# REQUIRED ACTION
Each line of the records that includes "pyramid" should be found and copied.

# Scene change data

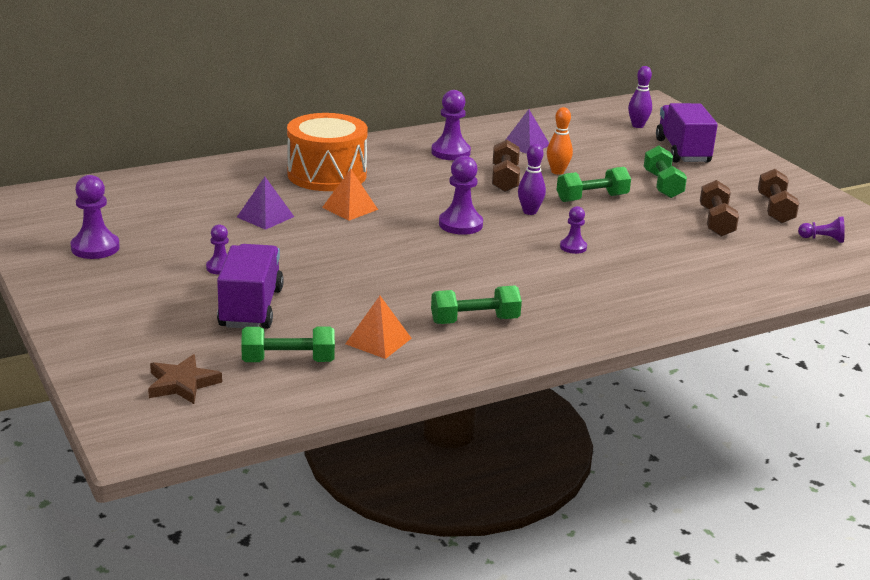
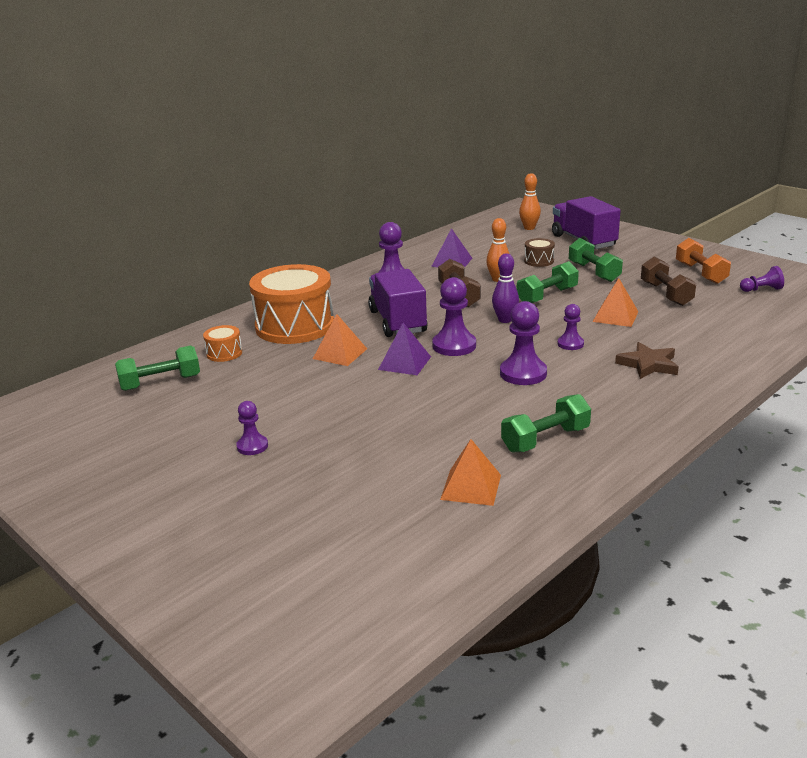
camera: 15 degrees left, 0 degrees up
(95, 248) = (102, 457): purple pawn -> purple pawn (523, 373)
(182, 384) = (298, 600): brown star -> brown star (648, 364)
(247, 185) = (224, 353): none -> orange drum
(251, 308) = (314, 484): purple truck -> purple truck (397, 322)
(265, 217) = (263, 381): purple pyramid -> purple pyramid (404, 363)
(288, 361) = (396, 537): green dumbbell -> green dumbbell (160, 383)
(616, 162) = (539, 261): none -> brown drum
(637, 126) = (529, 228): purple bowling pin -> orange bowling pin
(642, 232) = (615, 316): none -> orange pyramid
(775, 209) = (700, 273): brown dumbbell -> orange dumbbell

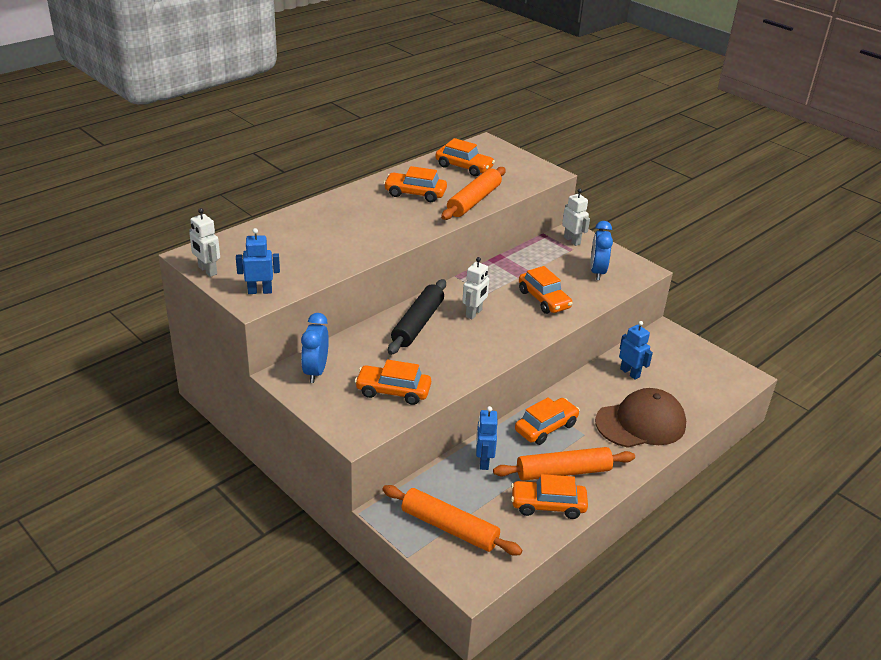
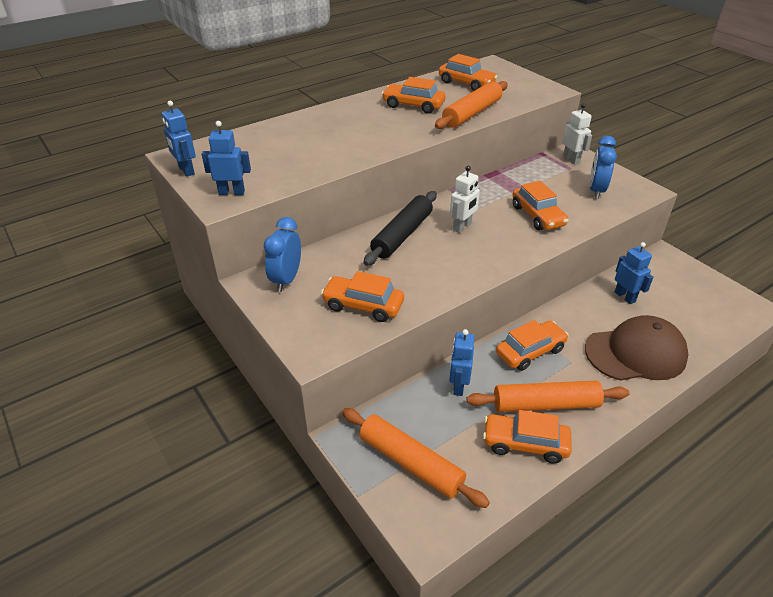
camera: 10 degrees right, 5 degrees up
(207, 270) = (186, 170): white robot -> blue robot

# ANSWER SECTION
(265, 217) = (263, 381): purple pyramid -> purple pyramid (404, 363)
(642, 232) = (615, 316): none -> orange pyramid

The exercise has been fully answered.